→ What is required
Can you reproduce, word for word, the lines from the one containing "I want to click" through the one containing "Describe the element", both included, while leaving the pictures out?
+===+
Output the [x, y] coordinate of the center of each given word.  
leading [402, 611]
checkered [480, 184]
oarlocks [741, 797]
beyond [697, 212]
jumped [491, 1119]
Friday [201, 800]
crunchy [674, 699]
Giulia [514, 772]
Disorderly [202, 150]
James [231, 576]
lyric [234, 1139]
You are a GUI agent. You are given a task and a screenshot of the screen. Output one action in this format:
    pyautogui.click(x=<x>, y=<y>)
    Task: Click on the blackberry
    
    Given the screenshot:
+===+
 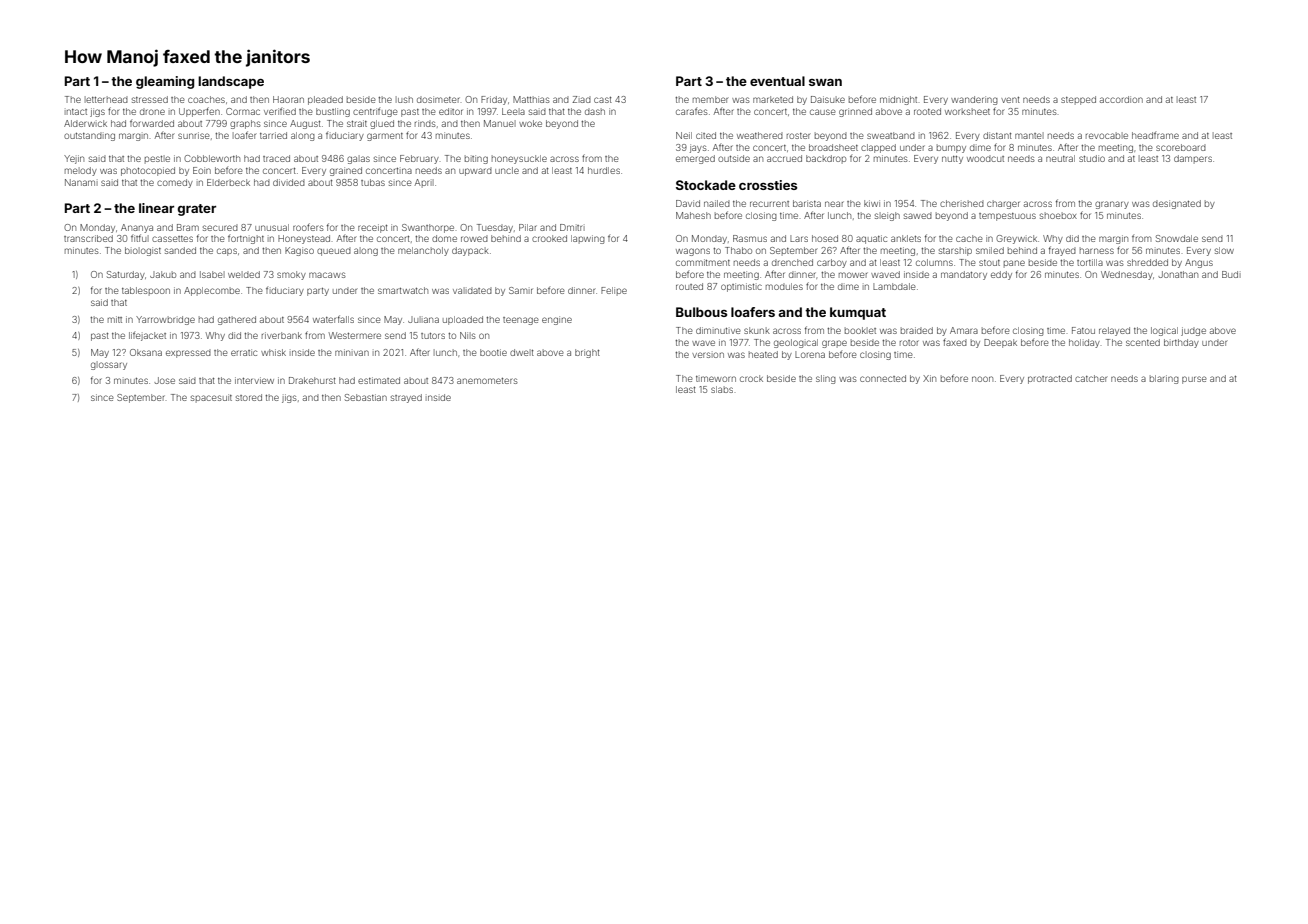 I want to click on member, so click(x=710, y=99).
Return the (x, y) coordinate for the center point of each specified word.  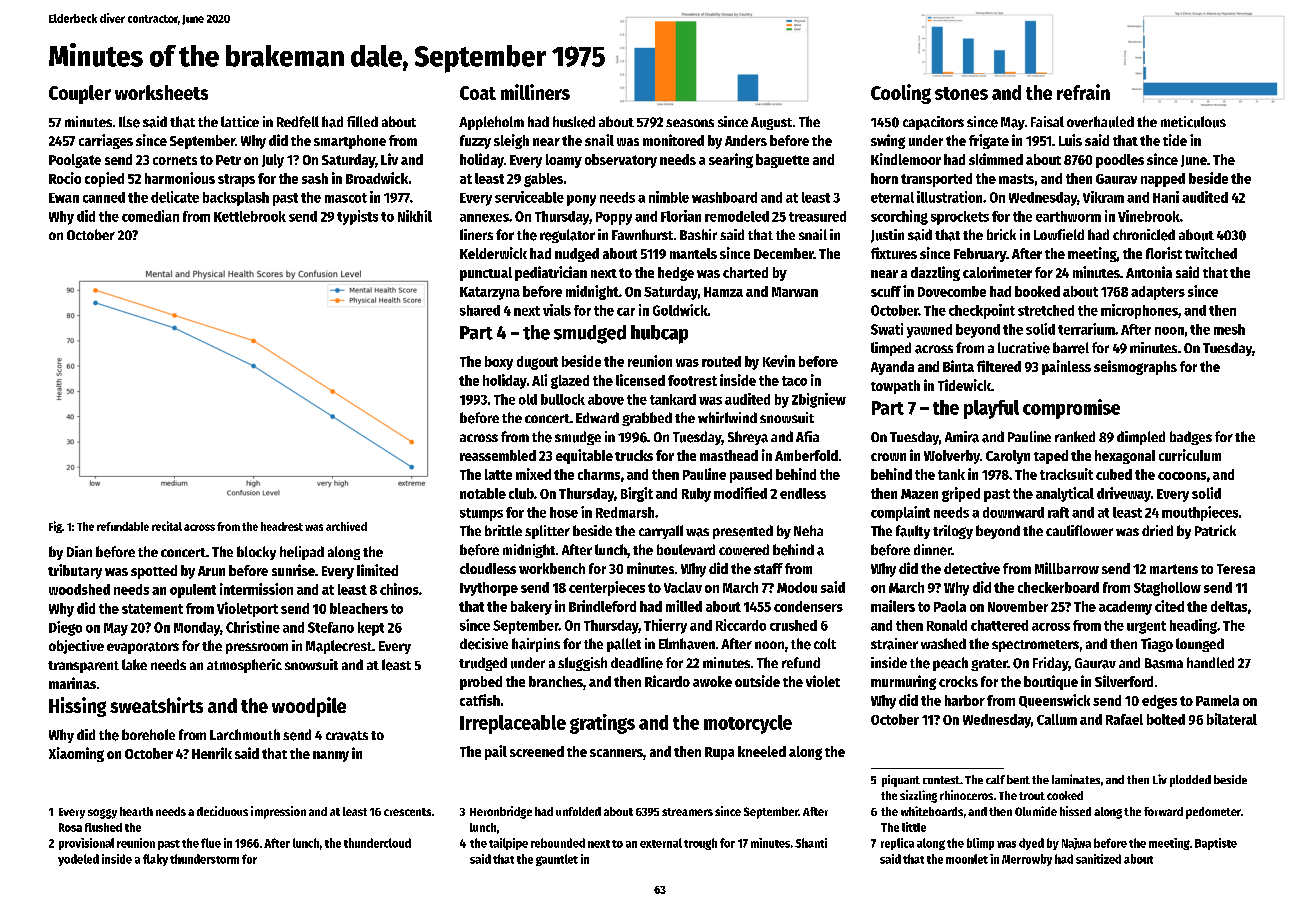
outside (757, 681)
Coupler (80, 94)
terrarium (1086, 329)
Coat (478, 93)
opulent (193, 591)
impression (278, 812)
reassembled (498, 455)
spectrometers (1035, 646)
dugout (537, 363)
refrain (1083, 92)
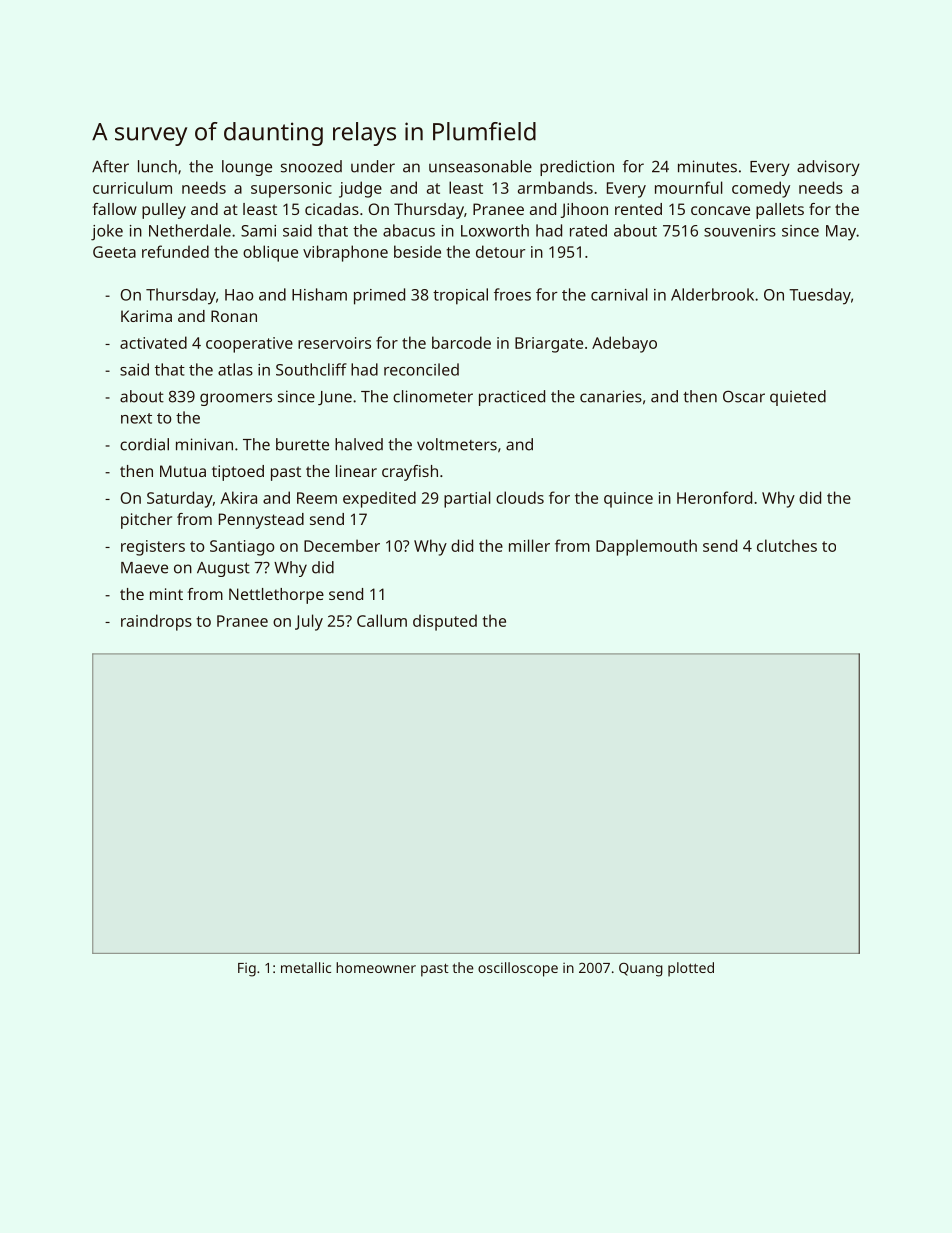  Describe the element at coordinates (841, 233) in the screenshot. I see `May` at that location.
+===+
→ Written reply
  I want to click on member, so click(x=710, y=99).
Return the (x, y) coordinate for the center point of each specified word.  
outside (757, 681)
Coupler (80, 94)
terrarium (1086, 329)
Coat (478, 93)
opulent (193, 591)
impression (278, 812)
reassembled (498, 455)
spectrometers (1035, 646)
dugout (537, 363)
refrain (1083, 92)
  Describe the element at coordinates (841, 233) in the screenshot. I see `May` at that location.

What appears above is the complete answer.